STATED PROBLEM: Rename "point_idx" to "point_id" throughout the records below, and reproduce them with nothing else changed.

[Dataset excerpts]

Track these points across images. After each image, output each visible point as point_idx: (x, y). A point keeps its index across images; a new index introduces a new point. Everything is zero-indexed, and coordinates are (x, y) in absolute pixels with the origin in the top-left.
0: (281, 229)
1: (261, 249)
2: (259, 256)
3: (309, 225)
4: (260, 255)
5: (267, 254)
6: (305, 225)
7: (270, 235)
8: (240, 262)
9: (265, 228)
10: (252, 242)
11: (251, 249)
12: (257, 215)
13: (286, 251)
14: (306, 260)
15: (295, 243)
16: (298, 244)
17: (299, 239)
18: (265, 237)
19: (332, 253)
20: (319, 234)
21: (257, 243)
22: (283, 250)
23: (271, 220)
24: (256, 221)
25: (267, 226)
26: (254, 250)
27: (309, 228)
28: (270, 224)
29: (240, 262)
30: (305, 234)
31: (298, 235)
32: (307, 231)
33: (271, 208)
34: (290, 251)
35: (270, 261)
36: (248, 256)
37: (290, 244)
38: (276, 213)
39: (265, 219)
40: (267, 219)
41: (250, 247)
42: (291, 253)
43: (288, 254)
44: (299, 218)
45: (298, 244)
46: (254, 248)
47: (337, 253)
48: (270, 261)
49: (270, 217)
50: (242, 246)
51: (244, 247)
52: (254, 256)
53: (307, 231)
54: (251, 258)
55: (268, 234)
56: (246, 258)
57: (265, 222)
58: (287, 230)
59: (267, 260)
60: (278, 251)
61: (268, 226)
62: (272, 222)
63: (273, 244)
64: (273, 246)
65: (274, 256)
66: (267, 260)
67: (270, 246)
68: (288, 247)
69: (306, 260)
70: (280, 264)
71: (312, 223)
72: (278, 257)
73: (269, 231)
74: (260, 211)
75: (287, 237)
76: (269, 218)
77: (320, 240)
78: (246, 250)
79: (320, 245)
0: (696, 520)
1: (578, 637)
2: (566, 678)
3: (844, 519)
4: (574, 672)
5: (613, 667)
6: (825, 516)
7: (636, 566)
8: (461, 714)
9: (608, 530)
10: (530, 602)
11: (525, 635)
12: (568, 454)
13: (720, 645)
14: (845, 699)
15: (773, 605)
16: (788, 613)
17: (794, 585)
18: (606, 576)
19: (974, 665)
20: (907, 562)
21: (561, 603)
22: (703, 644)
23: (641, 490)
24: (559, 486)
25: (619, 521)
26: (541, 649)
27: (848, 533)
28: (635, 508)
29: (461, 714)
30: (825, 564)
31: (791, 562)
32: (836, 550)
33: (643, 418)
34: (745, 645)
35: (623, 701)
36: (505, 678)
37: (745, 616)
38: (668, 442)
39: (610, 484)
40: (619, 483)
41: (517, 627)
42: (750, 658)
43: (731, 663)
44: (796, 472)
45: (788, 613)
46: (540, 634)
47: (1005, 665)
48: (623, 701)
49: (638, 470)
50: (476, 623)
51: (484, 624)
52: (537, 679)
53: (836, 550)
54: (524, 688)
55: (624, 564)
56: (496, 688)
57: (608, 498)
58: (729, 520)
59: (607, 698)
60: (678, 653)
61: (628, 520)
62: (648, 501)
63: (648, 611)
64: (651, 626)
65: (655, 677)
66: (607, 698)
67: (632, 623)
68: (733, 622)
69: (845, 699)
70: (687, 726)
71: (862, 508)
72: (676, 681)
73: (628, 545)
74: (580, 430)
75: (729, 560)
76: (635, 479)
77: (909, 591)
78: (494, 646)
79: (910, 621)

RESPONSE BELOW:
Track these points across images. After each image, output each visible point as point_id: (x, y). A point keeps its index across images; a new index introduces a new point. Everything is zero-indexed, and coordinates are (x, y) in absolute pixels with the origin in the top-left.
0: (281, 229)
1: (261, 249)
2: (259, 256)
3: (309, 225)
4: (260, 255)
5: (267, 254)
6: (305, 225)
7: (270, 235)
8: (240, 262)
9: (265, 228)
10: (252, 242)
11: (251, 249)
12: (257, 215)
13: (286, 251)
14: (306, 260)
15: (295, 243)
16: (298, 244)
17: (299, 239)
18: (265, 237)
19: (332, 253)
20: (319, 234)
21: (257, 243)
22: (283, 250)
23: (271, 220)
24: (256, 221)
25: (267, 226)
26: (254, 250)
27: (309, 228)
28: (270, 224)
29: (240, 262)
30: (305, 234)
31: (298, 235)
32: (307, 231)
33: (271, 208)
34: (290, 251)
35: (270, 261)
36: (248, 256)
37: (290, 244)
38: (276, 213)
39: (265, 219)
40: (267, 219)
41: (250, 247)
42: (291, 253)
43: (288, 254)
44: (299, 218)
45: (298, 244)
46: (254, 248)
47: (337, 253)
48: (270, 261)
49: (270, 217)
50: (242, 246)
51: (244, 247)
52: (254, 256)
53: (307, 231)
54: (251, 258)
55: (268, 234)
56: (246, 258)
57: (265, 222)
58: (287, 230)
59: (267, 260)
60: (278, 251)
61: (268, 226)
62: (272, 222)
63: (273, 244)
64: (273, 246)
65: (274, 256)
66: (267, 260)
67: (270, 246)
68: (288, 247)
69: (306, 260)
70: (280, 264)
71: (312, 223)
72: (278, 257)
73: (269, 231)
74: (260, 211)
75: (287, 237)
76: (269, 218)
77: (320, 240)
78: (246, 250)
79: (320, 245)
0: (696, 520)
1: (578, 637)
2: (566, 678)
3: (844, 519)
4: (574, 672)
5: (613, 667)
6: (825, 516)
7: (636, 566)
8: (461, 714)
9: (608, 530)
10: (530, 602)
11: (525, 635)
12: (568, 454)
13: (720, 645)
14: (845, 699)
15: (773, 605)
16: (788, 613)
17: (794, 585)
18: (606, 576)
19: (974, 665)
20: (907, 562)
21: (561, 603)
22: (703, 644)
23: (641, 490)
24: (559, 486)
25: (619, 521)
26: (541, 649)
27: (848, 533)
28: (635, 508)
29: (461, 714)
30: (825, 564)
31: (791, 562)
32: (836, 550)
33: (643, 418)
34: (745, 645)
35: (623, 701)
36: (505, 678)
37: (745, 616)
38: (668, 442)
39: (610, 484)
40: (619, 483)
41: (517, 627)
42: (750, 658)
43: (731, 663)
44: (796, 472)
45: (788, 613)
46: (540, 634)
47: (1005, 665)
48: (623, 701)
49: (638, 470)
50: (476, 623)
51: (484, 624)
52: (537, 679)
53: (836, 550)
54: (524, 688)
55: (624, 564)
56: (496, 688)
57: (608, 498)
58: (729, 520)
59: (607, 698)
60: (678, 653)
61: (628, 520)
62: (648, 501)
63: (648, 611)
64: (651, 626)
65: (655, 677)
66: (607, 698)
67: (632, 623)
68: (733, 622)
69: (845, 699)
70: (687, 726)
71: (862, 508)
72: (676, 681)
73: (628, 545)
74: (580, 430)
75: (729, 560)
76: (635, 479)
77: (909, 591)
78: (494, 646)
79: (910, 621)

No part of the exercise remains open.